== Materials provided ==

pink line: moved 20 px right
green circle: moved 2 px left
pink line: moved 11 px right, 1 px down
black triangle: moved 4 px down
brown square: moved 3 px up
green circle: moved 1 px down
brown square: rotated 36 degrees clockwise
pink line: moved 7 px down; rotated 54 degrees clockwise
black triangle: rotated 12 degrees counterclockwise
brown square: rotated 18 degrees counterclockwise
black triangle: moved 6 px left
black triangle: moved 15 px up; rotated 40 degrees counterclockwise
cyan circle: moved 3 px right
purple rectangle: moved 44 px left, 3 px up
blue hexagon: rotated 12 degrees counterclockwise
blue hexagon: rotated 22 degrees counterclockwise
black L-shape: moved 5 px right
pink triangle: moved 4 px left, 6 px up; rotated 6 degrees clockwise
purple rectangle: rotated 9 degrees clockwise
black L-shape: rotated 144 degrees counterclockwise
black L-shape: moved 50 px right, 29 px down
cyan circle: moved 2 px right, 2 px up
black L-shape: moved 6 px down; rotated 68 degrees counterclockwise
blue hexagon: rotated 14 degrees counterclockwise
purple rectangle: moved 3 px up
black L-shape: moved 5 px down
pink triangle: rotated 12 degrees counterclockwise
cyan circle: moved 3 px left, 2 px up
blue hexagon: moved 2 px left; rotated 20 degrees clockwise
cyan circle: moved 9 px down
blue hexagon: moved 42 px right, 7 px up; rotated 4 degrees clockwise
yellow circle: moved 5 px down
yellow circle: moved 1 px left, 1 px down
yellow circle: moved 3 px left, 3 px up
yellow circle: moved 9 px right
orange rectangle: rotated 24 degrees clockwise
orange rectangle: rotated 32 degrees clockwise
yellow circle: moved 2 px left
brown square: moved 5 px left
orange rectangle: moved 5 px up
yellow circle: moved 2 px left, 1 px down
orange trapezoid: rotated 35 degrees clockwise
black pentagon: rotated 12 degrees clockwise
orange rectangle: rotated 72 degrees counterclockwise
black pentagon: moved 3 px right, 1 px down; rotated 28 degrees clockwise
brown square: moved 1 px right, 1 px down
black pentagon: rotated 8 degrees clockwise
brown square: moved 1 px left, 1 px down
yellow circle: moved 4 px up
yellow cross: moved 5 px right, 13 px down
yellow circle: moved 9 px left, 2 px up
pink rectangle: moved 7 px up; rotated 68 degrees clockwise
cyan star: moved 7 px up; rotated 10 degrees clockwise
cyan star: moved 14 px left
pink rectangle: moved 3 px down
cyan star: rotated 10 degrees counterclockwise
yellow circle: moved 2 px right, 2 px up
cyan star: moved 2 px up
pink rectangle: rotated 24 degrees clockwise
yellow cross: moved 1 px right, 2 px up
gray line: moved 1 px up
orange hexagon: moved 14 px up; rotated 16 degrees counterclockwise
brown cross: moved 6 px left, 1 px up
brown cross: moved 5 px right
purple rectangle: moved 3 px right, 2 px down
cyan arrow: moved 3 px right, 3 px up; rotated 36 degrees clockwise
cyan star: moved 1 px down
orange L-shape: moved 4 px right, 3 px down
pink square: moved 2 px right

== Do this ==
Copy out the rows above word for word, from the very first row through the row with "cyan circle: moved 3 px right", including that row.

== Result of this exercise ==
pink line: moved 20 px right
green circle: moved 2 px left
pink line: moved 11 px right, 1 px down
black triangle: moved 4 px down
brown square: moved 3 px up
green circle: moved 1 px down
brown square: rotated 36 degrees clockwise
pink line: moved 7 px down; rotated 54 degrees clockwise
black triangle: rotated 12 degrees counterclockwise
brown square: rotated 18 degrees counterclockwise
black triangle: moved 6 px left
black triangle: moved 15 px up; rotated 40 degrees counterclockwise
cyan circle: moved 3 px right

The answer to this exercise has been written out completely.